Extracted data entries

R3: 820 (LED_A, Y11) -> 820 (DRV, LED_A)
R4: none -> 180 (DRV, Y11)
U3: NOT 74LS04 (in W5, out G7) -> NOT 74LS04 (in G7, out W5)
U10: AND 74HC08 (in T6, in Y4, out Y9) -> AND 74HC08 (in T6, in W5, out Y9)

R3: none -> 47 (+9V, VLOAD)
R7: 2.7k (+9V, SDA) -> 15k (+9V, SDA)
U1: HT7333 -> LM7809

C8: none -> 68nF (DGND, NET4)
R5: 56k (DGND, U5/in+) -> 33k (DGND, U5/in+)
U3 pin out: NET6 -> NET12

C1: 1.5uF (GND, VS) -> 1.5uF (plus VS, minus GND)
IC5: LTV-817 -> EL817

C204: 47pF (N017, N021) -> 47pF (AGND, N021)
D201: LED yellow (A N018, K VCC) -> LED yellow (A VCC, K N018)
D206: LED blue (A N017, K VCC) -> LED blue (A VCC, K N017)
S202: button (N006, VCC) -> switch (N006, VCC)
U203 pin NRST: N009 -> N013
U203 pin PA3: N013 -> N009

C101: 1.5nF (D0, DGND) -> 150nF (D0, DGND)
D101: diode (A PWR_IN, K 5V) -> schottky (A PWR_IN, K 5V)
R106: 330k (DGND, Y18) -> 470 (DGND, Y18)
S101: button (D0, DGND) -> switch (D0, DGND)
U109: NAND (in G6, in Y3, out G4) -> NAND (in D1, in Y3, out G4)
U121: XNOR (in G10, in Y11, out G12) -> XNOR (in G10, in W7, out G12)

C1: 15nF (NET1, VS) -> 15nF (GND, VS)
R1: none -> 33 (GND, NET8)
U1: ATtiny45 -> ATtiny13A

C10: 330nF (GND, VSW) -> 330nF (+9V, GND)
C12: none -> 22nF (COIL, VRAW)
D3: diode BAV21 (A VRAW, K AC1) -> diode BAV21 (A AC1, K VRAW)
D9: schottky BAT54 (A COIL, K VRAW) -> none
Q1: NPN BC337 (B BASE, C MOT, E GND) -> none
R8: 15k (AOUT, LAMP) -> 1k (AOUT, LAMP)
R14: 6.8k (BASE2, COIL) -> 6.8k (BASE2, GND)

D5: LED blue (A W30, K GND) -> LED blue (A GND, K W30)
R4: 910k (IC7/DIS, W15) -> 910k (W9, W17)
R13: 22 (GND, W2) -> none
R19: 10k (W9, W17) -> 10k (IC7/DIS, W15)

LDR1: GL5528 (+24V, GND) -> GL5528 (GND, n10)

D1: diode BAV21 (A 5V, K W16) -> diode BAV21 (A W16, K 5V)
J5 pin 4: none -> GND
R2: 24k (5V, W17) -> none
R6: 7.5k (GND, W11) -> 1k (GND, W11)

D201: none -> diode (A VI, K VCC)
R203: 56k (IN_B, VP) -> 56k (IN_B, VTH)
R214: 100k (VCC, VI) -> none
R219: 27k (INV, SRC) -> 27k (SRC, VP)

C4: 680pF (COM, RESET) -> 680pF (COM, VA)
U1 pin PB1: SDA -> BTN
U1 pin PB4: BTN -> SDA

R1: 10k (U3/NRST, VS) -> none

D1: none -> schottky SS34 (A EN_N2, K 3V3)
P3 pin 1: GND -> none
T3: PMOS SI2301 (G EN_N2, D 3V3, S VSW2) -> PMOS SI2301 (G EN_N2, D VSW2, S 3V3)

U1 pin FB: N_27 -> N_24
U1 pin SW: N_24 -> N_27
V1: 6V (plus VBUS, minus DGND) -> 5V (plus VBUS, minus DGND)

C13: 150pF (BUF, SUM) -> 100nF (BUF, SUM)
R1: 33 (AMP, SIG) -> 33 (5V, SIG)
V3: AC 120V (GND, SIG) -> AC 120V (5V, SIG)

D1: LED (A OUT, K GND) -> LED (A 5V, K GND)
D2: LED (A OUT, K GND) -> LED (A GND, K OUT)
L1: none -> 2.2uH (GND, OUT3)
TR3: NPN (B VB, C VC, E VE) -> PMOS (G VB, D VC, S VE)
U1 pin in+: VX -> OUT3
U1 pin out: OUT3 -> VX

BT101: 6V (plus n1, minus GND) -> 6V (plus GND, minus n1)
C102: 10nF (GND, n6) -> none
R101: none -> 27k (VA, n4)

= WHAT THE EXERCISE ASKS =
Once you reach the line that holds "U1 pin in+: VX -> OUT3", print it and every line after it through the end of the records, word for word.

= RESPONSE BELOW =
U1 pin in+: VX -> OUT3
U1 pin out: OUT3 -> VX

BT101: 6V (plus n1, minus GND) -> 6V (plus GND, minus n1)
C102: 10nF (GND, n6) -> none
R101: none -> 27k (VA, n4)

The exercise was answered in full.